Information given
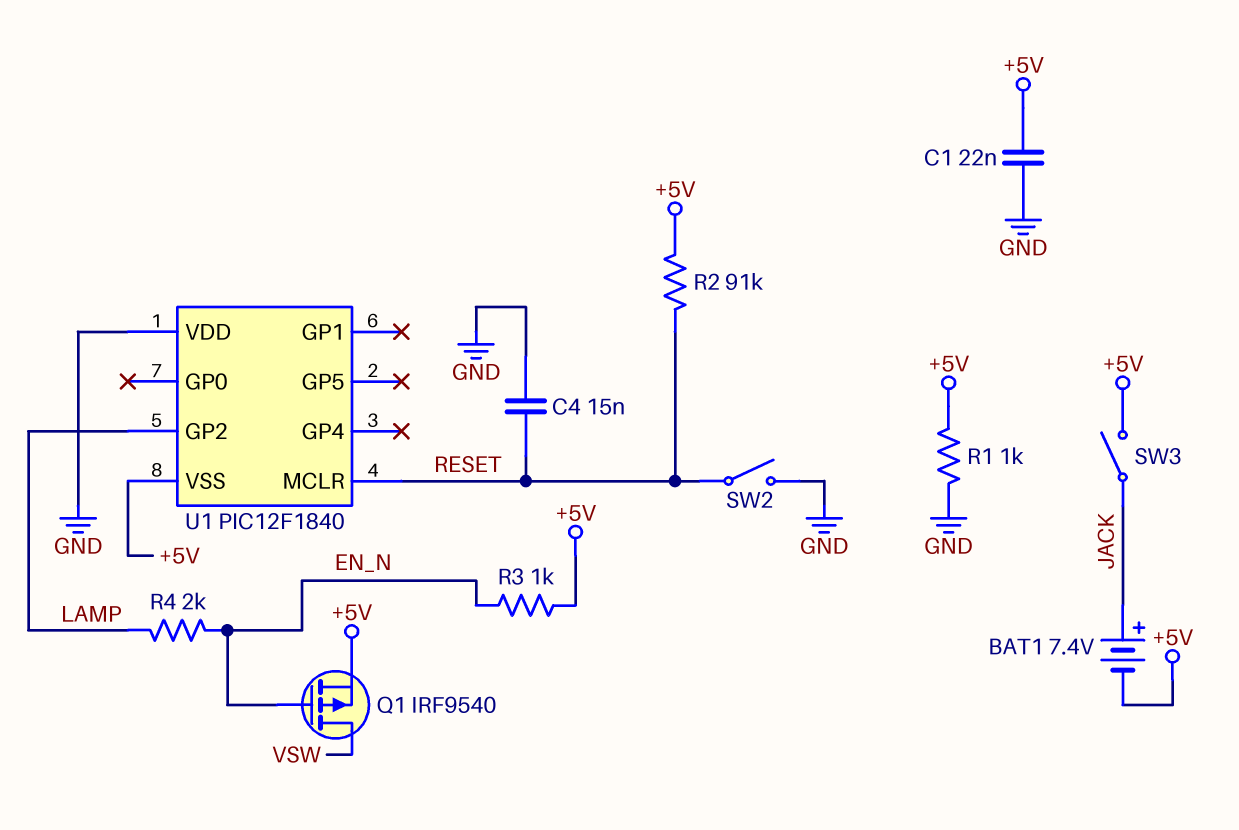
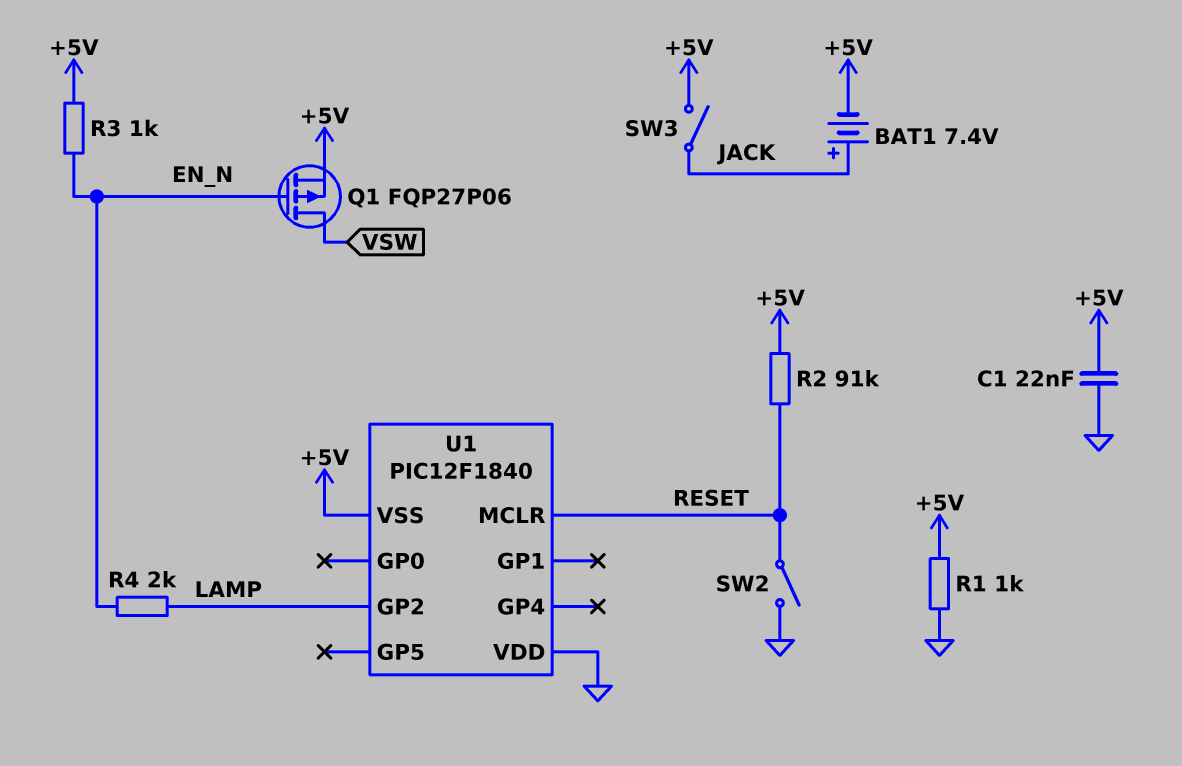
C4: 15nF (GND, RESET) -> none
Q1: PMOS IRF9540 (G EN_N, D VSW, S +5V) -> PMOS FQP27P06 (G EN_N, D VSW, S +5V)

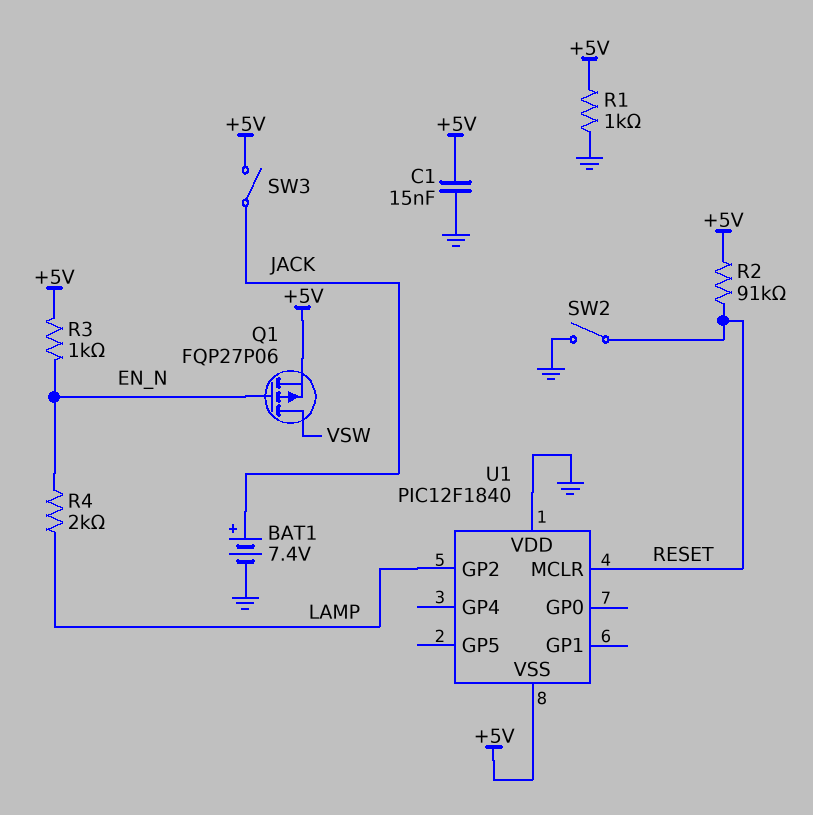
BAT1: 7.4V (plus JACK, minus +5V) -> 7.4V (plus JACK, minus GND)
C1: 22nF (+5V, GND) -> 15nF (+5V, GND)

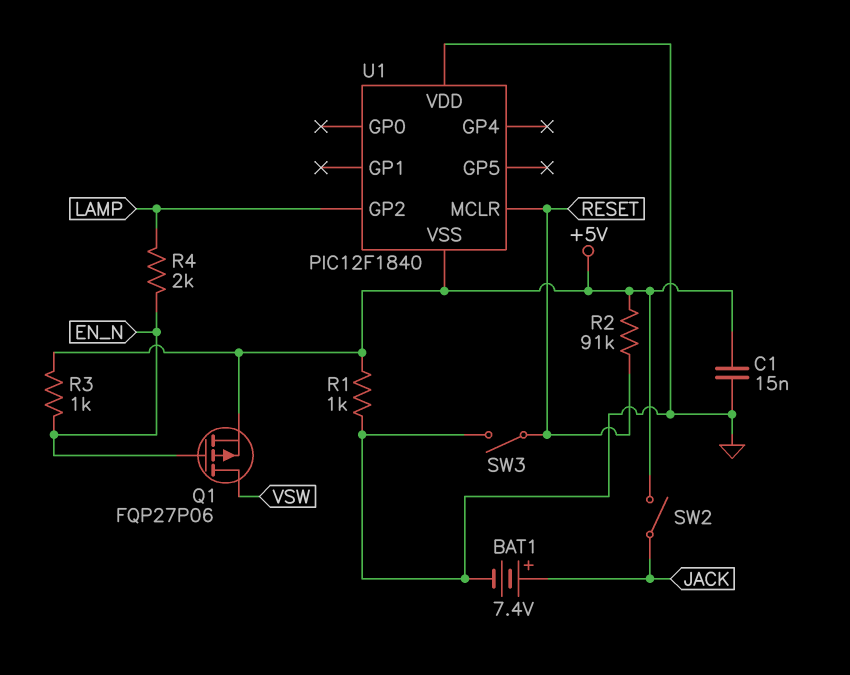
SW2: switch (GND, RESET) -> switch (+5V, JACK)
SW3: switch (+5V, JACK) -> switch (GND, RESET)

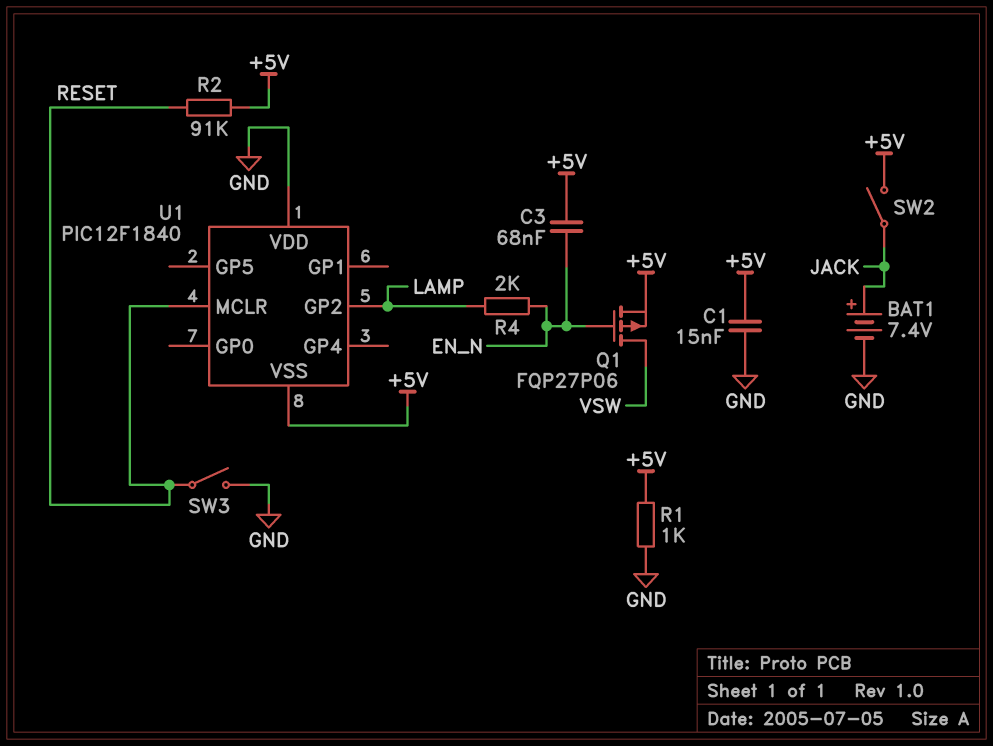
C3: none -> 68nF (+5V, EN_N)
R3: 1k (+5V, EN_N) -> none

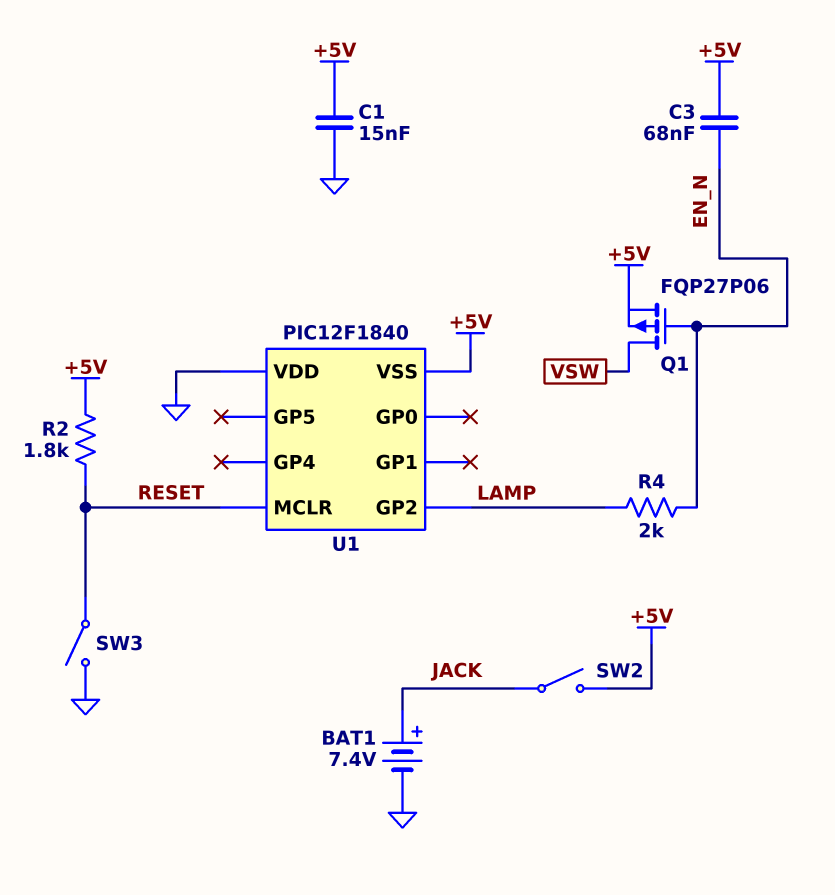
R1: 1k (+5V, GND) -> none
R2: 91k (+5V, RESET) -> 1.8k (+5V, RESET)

Task objective
Your answer must be an exact copy of the records above, with no pictures included.

Answer below
C4: 15nF (GND, RESET) -> none
Q1: PMOS IRF9540 (G EN_N, D VSW, S +5V) -> PMOS FQP27P06 (G EN_N, D VSW, S +5V)

BAT1: 7.4V (plus JACK, minus +5V) -> 7.4V (plus JACK, minus GND)
C1: 22nF (+5V, GND) -> 15nF (+5V, GND)

SW2: switch (GND, RESET) -> switch (+5V, JACK)
SW3: switch (+5V, JACK) -> switch (GND, RESET)

C3: none -> 68nF (+5V, EN_N)
R3: 1k (+5V, EN_N) -> none

R1: 1k (+5V, GND) -> none
R2: 91k (+5V, RESET) -> 1.8k (+5V, RESET)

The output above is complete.